* _Source material_:
—————

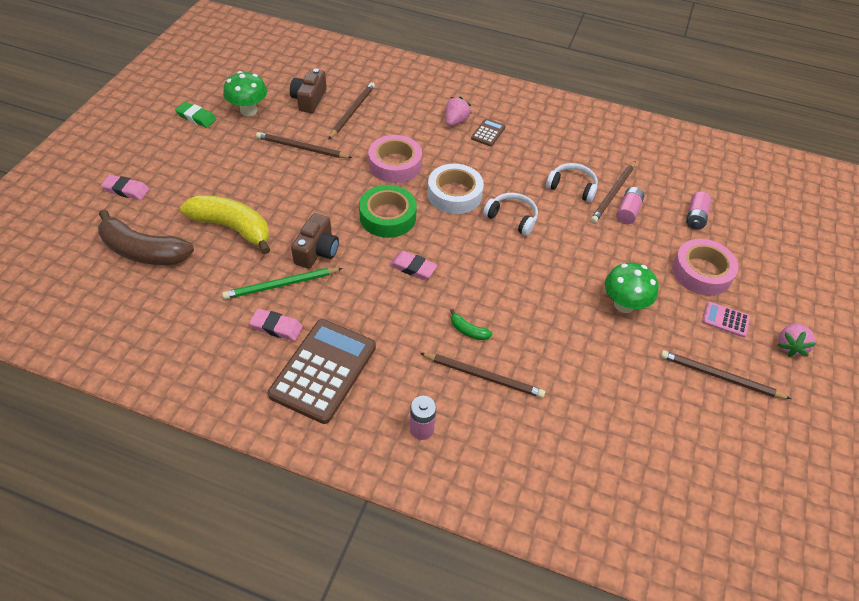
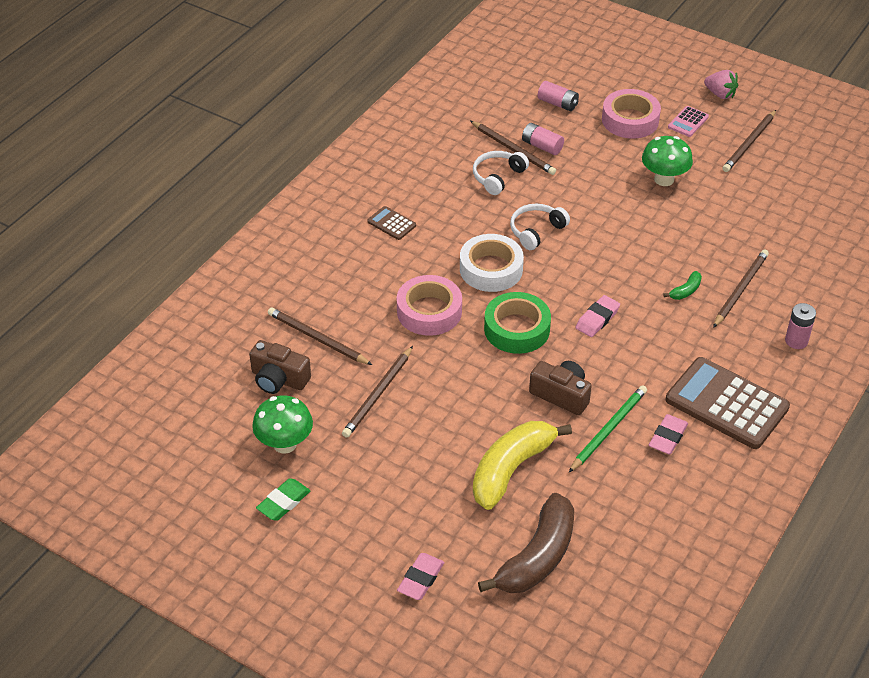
camera: 75 degrees left, 5 degrees down
green pencil [222,268,343,299] -> green pencil turned 135 degrees counterclockwise [569,385,647,472]
pink strawberry [445,96,471,126] -> none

—————

* _What is being asked_: Your answer should contain all the material above, written out exactly, and none of the pictures.

* _Reply_:
camera: 75 degrees left, 5 degrees down
green pencil [222,268,343,299] -> green pencil turned 135 degrees counterclockwise [569,385,647,472]
pink strawberry [445,96,471,126] -> none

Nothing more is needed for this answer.